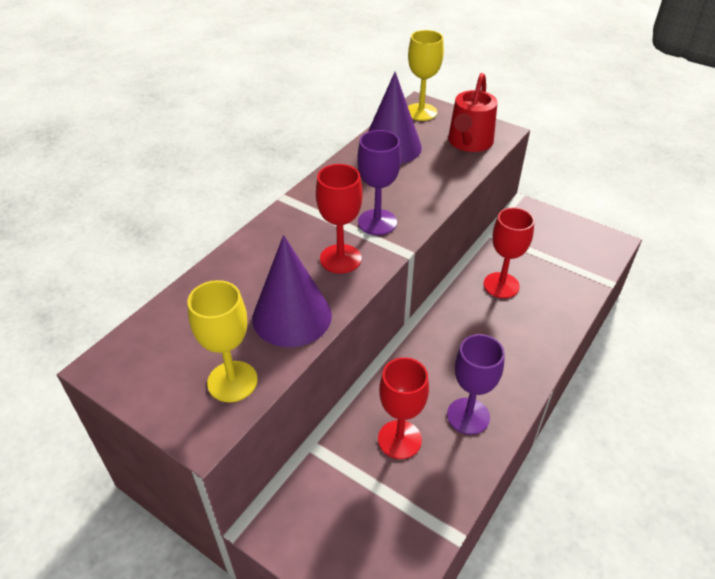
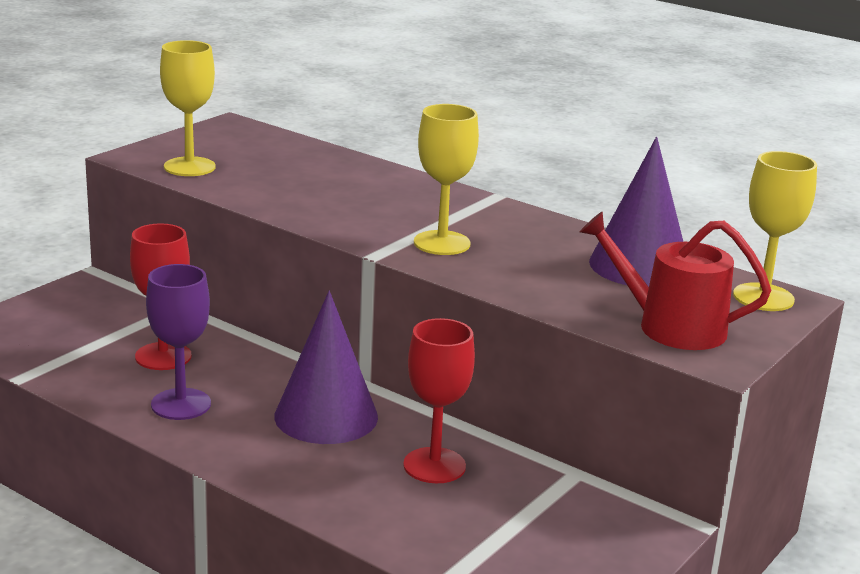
camera: 90 degrees right, 20 degrees down
(292, 316) = (272, 192): purple cone -> purple cone (326, 416)
(340, 259) = (367, 219): red goblet -> none
(377, 222) = (442, 243): purple goblet -> yellow goblet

##############################

• What needs to be done
The whole listing above needs to be copied exactly; please keep the pictures out.

• Response to this task
camera: 90 degrees right, 20 degrees down
(292, 316) = (272, 192): purple cone -> purple cone (326, 416)
(340, 259) = (367, 219): red goblet -> none
(377, 222) = (442, 243): purple goblet -> yellow goblet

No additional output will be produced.